*Problem details*
Give back exactly the stretch of data below from the line holding "green duck: 1 -> 2" through the line holding "green spinning top: 0 -> 2", both ends included, and leave the remaining lines out.

*Listed entries*
★ ★ ★ ★ ★

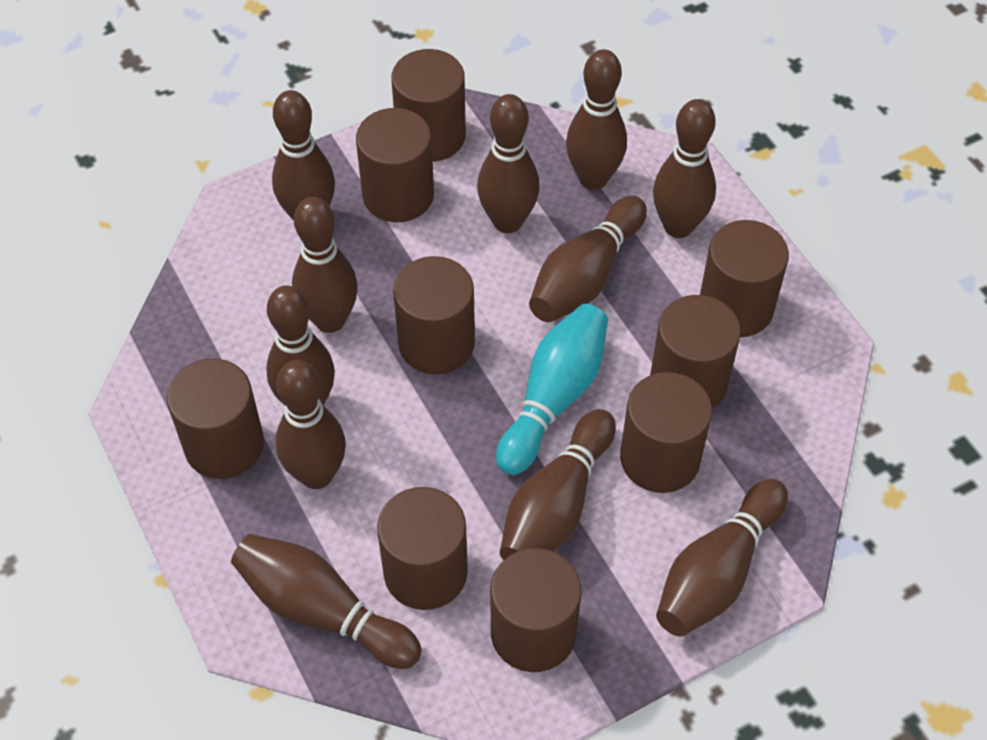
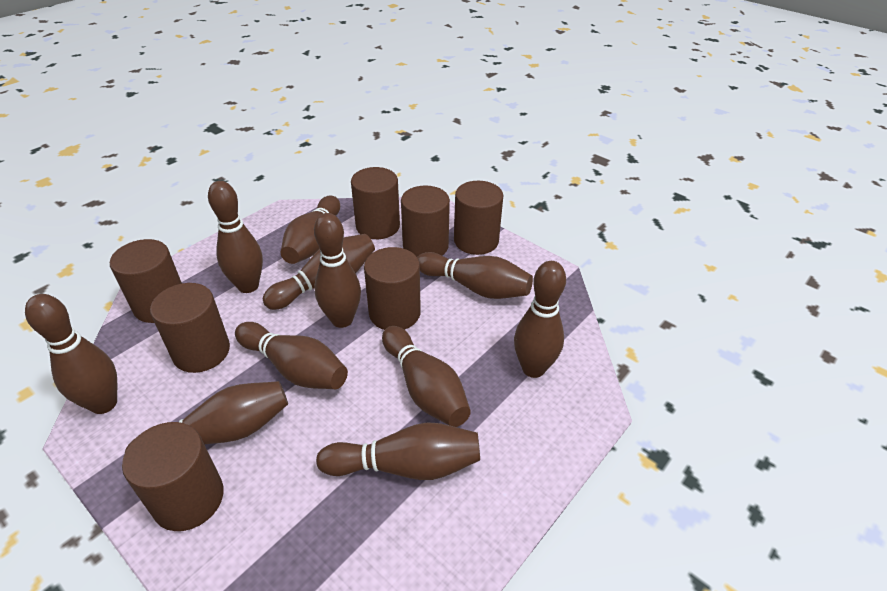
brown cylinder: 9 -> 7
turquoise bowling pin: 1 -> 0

★ ★ ★ ★ ★

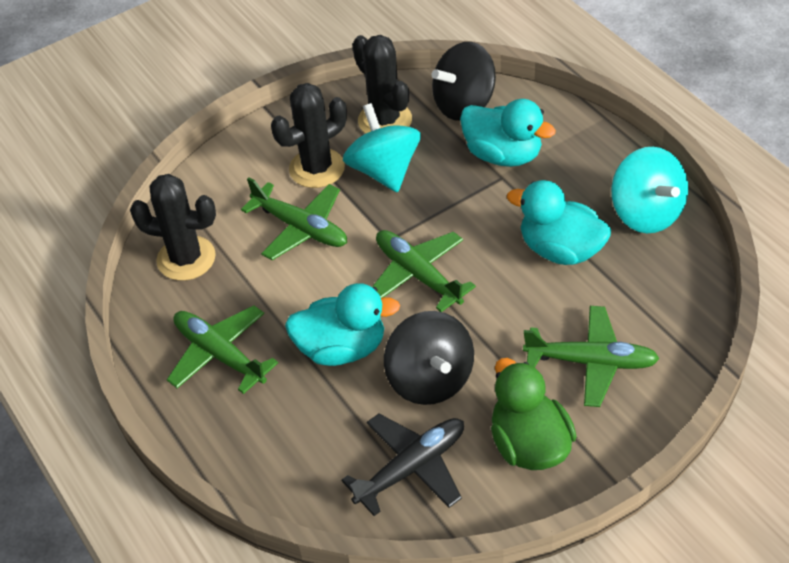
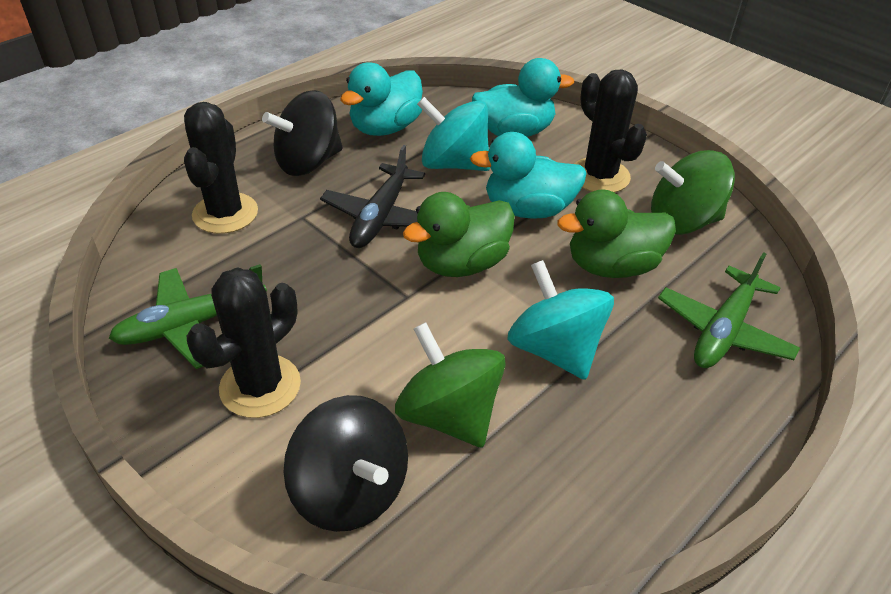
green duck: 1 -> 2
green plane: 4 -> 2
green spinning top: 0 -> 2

★ ★ ★ ★ ★

*Solution*
green duck: 1 -> 2
green plane: 4 -> 2
green spinning top: 0 -> 2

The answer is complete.